Word for word, retype the records below.

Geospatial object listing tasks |
────────

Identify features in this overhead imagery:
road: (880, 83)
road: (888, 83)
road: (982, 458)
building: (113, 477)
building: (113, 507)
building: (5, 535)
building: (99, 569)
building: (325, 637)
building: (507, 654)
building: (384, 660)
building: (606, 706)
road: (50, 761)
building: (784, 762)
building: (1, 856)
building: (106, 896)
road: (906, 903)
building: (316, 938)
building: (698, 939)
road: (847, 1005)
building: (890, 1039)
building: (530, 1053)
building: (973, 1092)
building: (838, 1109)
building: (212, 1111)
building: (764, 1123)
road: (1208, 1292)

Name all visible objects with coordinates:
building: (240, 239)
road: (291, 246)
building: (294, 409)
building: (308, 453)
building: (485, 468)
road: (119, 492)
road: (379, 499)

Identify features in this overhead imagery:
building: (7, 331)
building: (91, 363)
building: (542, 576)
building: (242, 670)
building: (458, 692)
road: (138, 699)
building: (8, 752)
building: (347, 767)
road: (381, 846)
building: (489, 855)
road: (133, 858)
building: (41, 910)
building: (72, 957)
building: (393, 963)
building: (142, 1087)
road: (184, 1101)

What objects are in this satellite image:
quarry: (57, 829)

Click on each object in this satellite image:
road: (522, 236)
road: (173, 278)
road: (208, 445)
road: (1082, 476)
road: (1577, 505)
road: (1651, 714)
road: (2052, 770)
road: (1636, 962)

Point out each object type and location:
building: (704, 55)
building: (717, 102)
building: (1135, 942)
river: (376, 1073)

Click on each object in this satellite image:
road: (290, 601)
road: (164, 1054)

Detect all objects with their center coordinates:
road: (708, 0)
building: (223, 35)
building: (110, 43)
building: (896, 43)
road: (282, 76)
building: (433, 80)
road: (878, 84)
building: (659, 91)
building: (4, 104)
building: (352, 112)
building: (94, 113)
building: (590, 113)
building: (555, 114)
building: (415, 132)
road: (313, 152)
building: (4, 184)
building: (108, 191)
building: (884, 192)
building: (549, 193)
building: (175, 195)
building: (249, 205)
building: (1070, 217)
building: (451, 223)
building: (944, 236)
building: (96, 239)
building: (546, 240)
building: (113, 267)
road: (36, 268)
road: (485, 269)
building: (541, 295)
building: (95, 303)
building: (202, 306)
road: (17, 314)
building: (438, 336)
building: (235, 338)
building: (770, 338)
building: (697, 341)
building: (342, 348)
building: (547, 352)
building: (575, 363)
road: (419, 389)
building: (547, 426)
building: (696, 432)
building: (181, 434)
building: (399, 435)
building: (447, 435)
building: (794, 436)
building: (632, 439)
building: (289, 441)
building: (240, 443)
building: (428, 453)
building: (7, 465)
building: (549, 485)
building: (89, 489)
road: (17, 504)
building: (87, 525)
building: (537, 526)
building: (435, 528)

────────

Task solution |
Identify features in this overhead imagery:
road: (880, 83)
road: (888, 83)
road: (982, 458)
building: (113, 477)
building: (113, 507)
building: (5, 535)
building: (99, 569)
building: (325, 637)
building: (507, 654)
building: (384, 660)
building: (606, 706)
road: (50, 761)
building: (784, 762)
building: (1, 856)
building: (106, 896)
road: (906, 903)
building: (316, 938)
building: (698, 939)
road: (847, 1005)
building: (890, 1039)
building: (530, 1053)
building: (973, 1092)
building: (838, 1109)
building: (212, 1111)
building: (764, 1123)
road: (1208, 1292)

Name all visible objects with coordinates:
building: (240, 239)
road: (291, 246)
building: (294, 409)
building: (308, 453)
building: (485, 468)
road: (119, 492)
road: (379, 499)

Identify features in this overhead imagery:
building: (7, 331)
building: (91, 363)
building: (542, 576)
building: (242, 670)
building: (458, 692)
road: (138, 699)
building: (8, 752)
building: (347, 767)
road: (381, 846)
building: (489, 855)
road: (133, 858)
building: (41, 910)
building: (72, 957)
building: (393, 963)
building: (142, 1087)
road: (184, 1101)

What objects are in this satellite image:
quarry: (57, 829)

Click on each object in this satellite image:
road: (522, 236)
road: (173, 278)
road: (208, 445)
road: (1082, 476)
road: (1577, 505)
road: (1651, 714)
road: (2052, 770)
road: (1636, 962)

Point out each object type and location:
building: (704, 55)
building: (717, 102)
building: (1135, 942)
river: (376, 1073)

Click on each object in this satellite image:
road: (290, 601)
road: (164, 1054)

Detect all objects with their center coordinates:
road: (708, 0)
building: (223, 35)
building: (110, 43)
building: (896, 43)
road: (282, 76)
building: (433, 80)
road: (878, 84)
building: (659, 91)
building: (4, 104)
building: (352, 112)
building: (94, 113)
building: (590, 113)
building: (555, 114)
building: (415, 132)
road: (313, 152)
building: (4, 184)
building: (108, 191)
building: (884, 192)
building: (549, 193)
building: (175, 195)
building: (249, 205)
building: (1070, 217)
building: (451, 223)
building: (944, 236)
building: (96, 239)
building: (546, 240)
building: (113, 267)
road: (36, 268)
road: (485, 269)
building: (541, 295)
building: (95, 303)
building: (202, 306)
road: (17, 314)
building: (438, 336)
building: (235, 338)
building: (770, 338)
building: (697, 341)
building: (342, 348)
building: (547, 352)
building: (575, 363)
road: (419, 389)
building: (547, 426)
building: (696, 432)
building: (181, 434)
building: (399, 435)
building: (447, 435)
building: (794, 436)
building: (632, 439)
building: (289, 441)
building: (240, 443)
building: (428, 453)
building: (7, 465)
building: (549, 485)
building: (89, 489)
road: (17, 504)
building: (87, 525)
building: (537, 526)
building: (435, 528)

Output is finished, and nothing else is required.